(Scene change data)
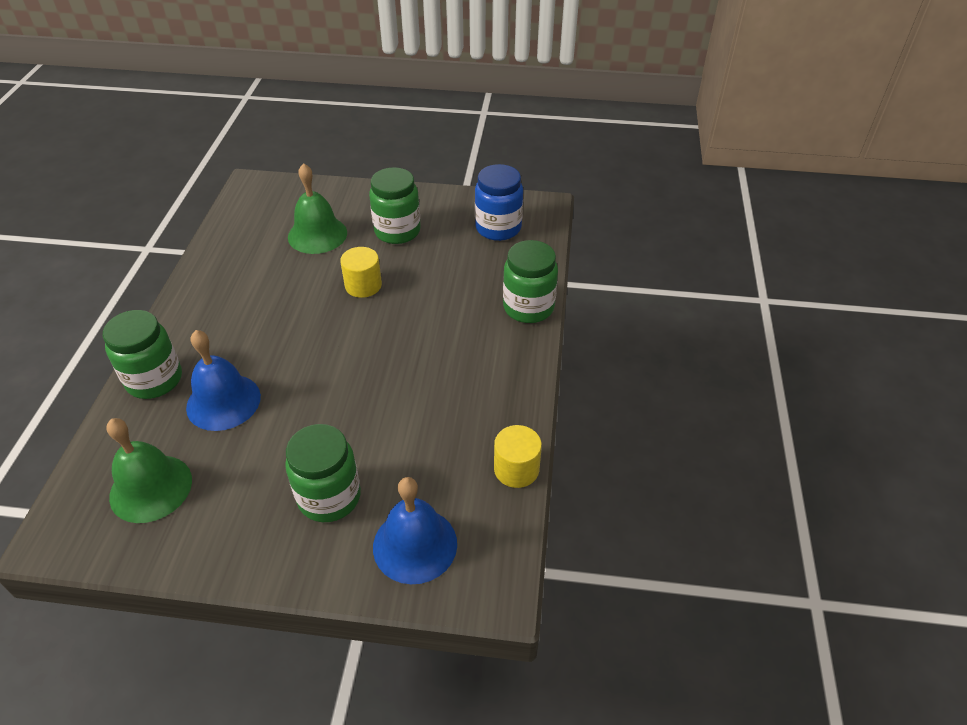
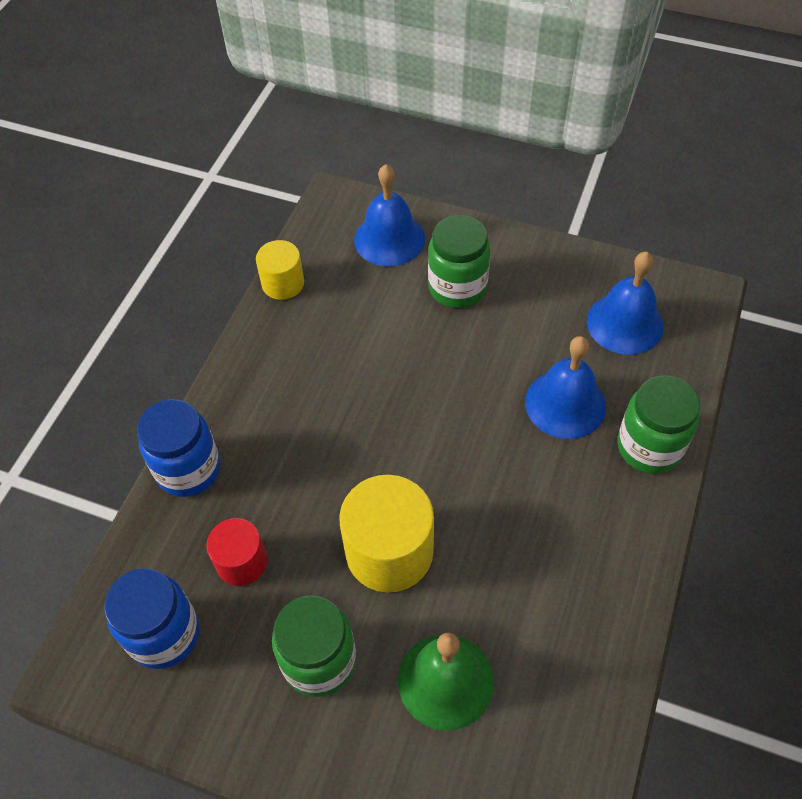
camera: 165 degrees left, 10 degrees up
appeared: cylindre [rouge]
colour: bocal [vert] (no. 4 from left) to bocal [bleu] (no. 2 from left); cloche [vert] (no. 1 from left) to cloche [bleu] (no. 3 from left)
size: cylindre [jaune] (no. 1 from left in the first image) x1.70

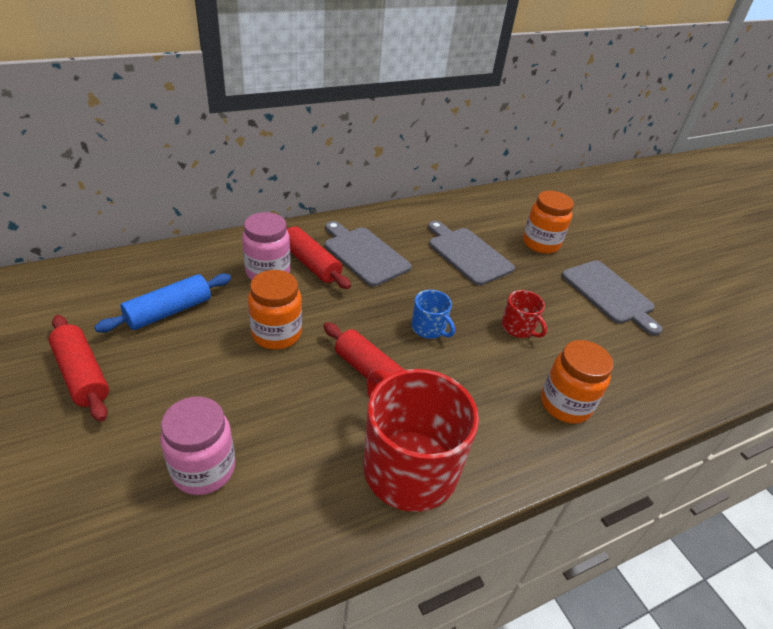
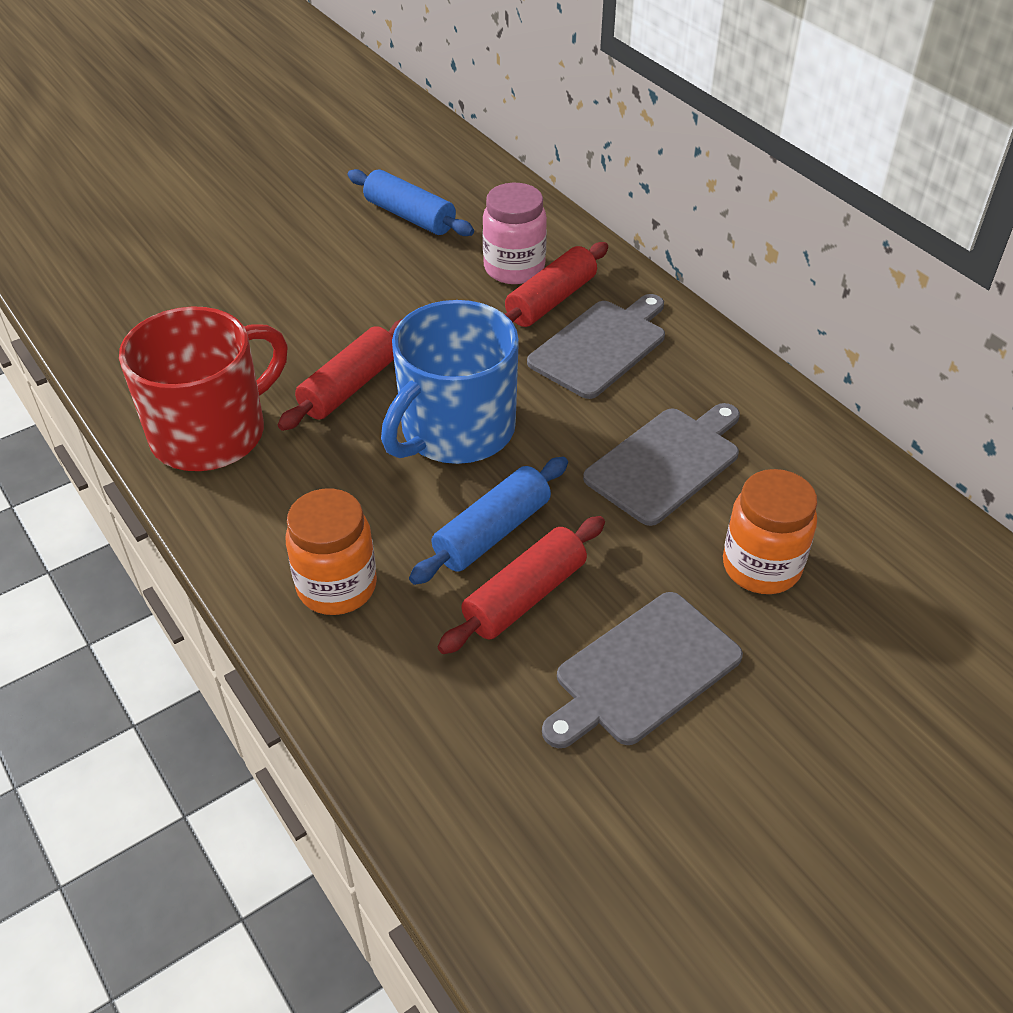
camera: 85 degrees right, 5 degrees up
missing: bocal [rose] (no. 1 from left); bocal [orange] (no. 1 from left)
relocated: rouleau à pâtisserie [rouge] (no. 1 from left in the first image) to rouleau à pâtisserie [rouge] (no. 2 from left)
exchanged: tasse [rouge] (no. 2 from left) to rouleau à pâtisserie [bleu] (no. 2 from left)
size: tasse [bleu] x2.18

Work item
Without the pictures, set down every entry exactly.

Result of the task
camera: 165 degrees left, 10 degrees up
appeared: cylindre [rouge]
colour: bocal [vert] (no. 4 from left) to bocal [bleu] (no. 2 from left); cloche [vert] (no. 1 from left) to cloche [bleu] (no. 3 from left)
size: cylindre [jaune] (no. 1 from left in the first image) x1.70

camera: 85 degrees right, 5 degrees up
missing: bocal [rose] (no. 1 from left); bocal [orange] (no. 1 from left)
relocated: rouleau à pâtisserie [rouge] (no. 1 from left in the first image) to rouleau à pâtisserie [rouge] (no. 2 from left)
exchanged: tasse [rouge] (no. 2 from left) to rouleau à pâtisserie [bleu] (no. 2 from left)
size: tasse [bleu] x2.18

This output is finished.